Available data —
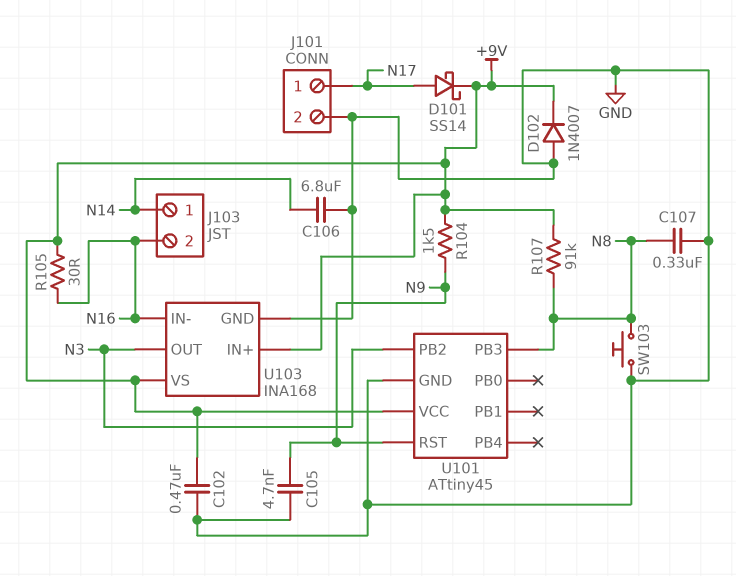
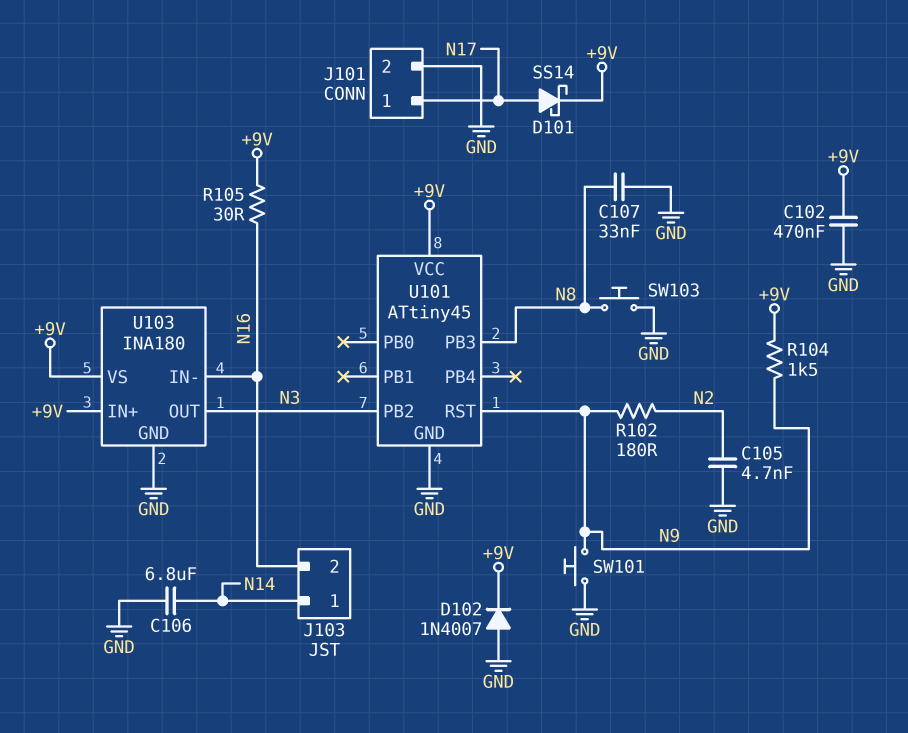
C105: 4.7nF (GND, N9) -> 4.7nF (GND, N2)
C107: 330nF (GND, N8) -> 33nF (GND, N8)
R102: none -> 180 (N2, N9)
R107: 91k (+9V, N8) -> none
SW101: none -> button (GND, N9)
U103: INA168 -> INA180

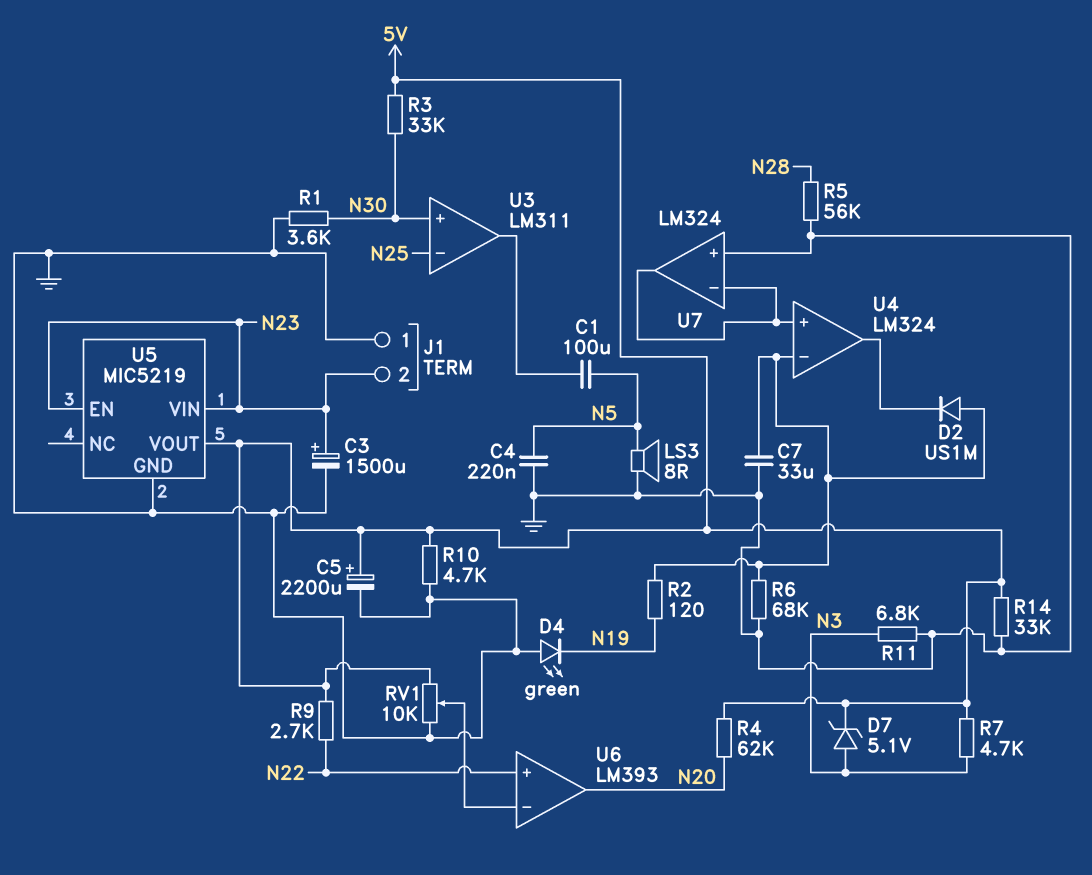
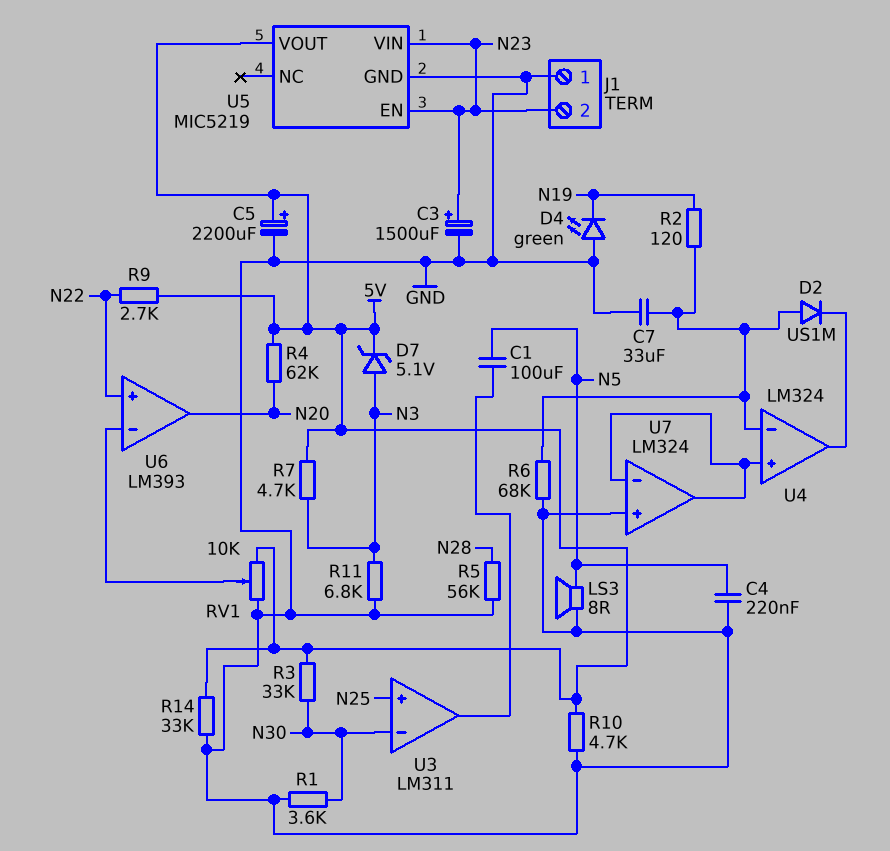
U3 pin in+: N30 -> N25
U3 pin in-: N25 -> N30

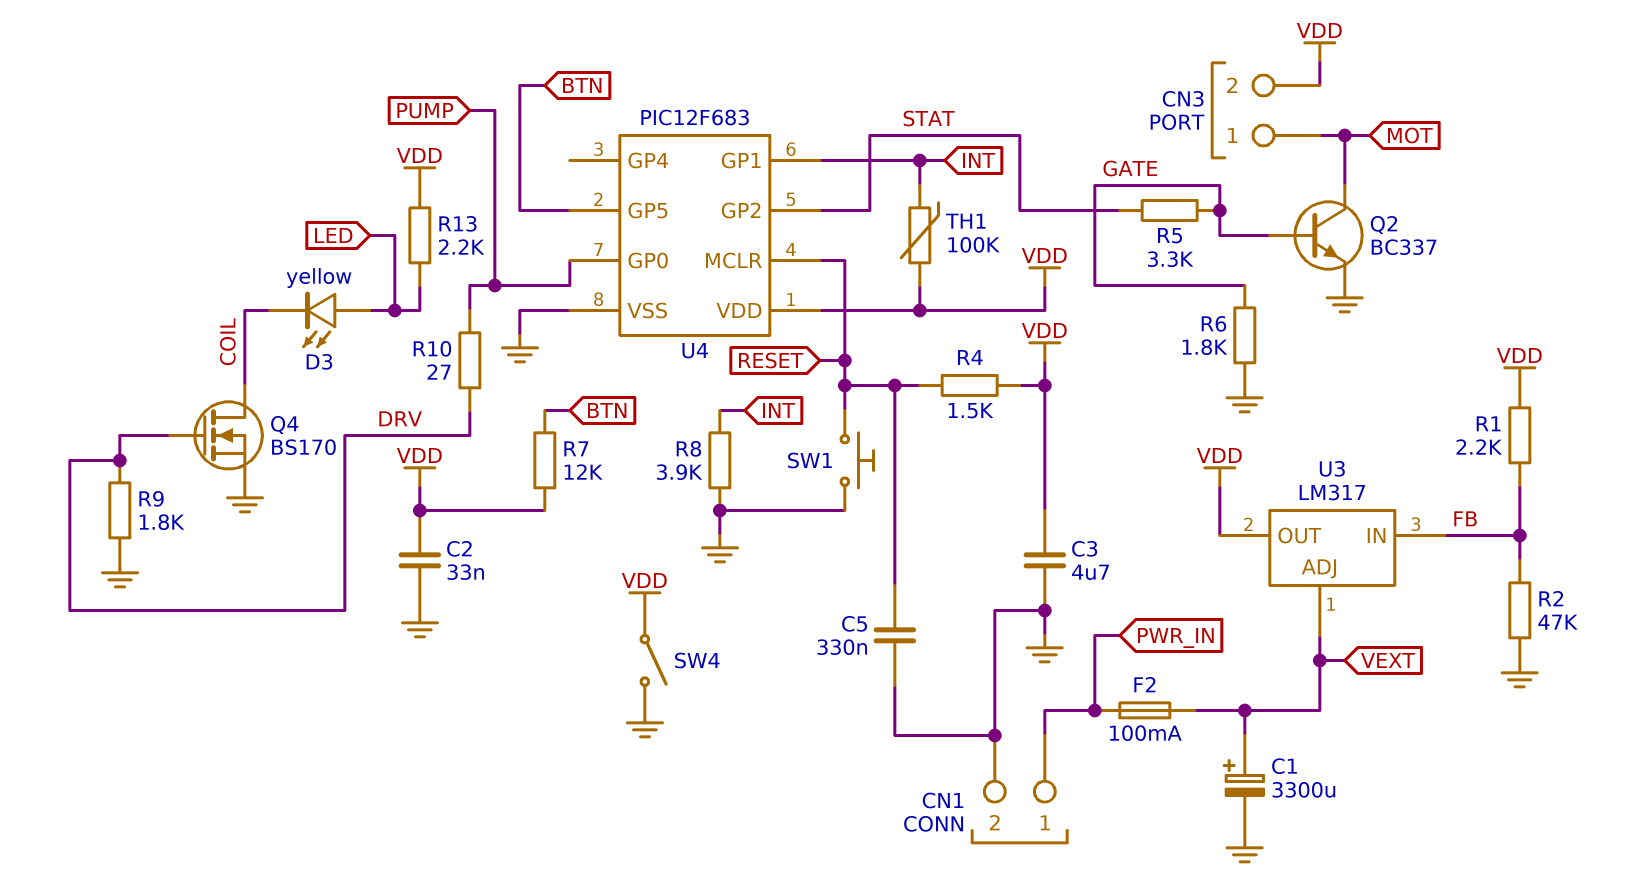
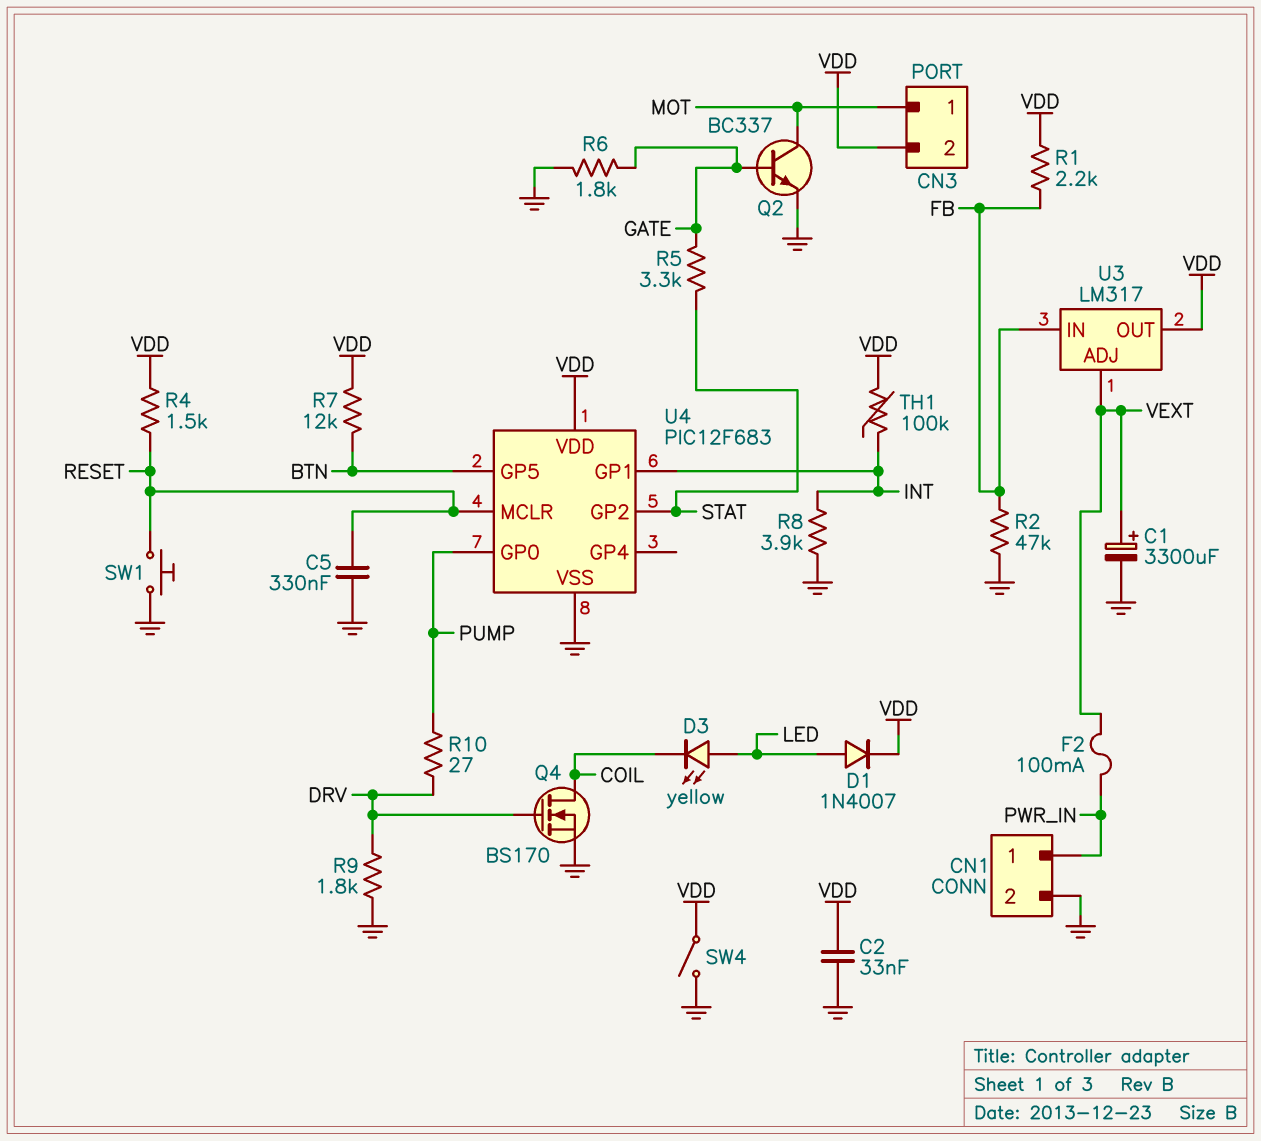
C3: 4.7uF (GND, VDD) -> none
D1: none -> diode 1N4007 (A LED, K VDD)
R13: 2.2k (LED, VDD) -> none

Work request — Every line in the data above needs to be given again exactly, pictures aside.

Written response —
C105: 4.7nF (GND, N9) -> 4.7nF (GND, N2)
C107: 330nF (GND, N8) -> 33nF (GND, N8)
R102: none -> 180 (N2, N9)
R107: 91k (+9V, N8) -> none
SW101: none -> button (GND, N9)
U103: INA168 -> INA180

U3 pin in+: N30 -> N25
U3 pin in-: N25 -> N30

C3: 4.7uF (GND, VDD) -> none
D1: none -> diode 1N4007 (A LED, K VDD)
R13: 2.2k (LED, VDD) -> none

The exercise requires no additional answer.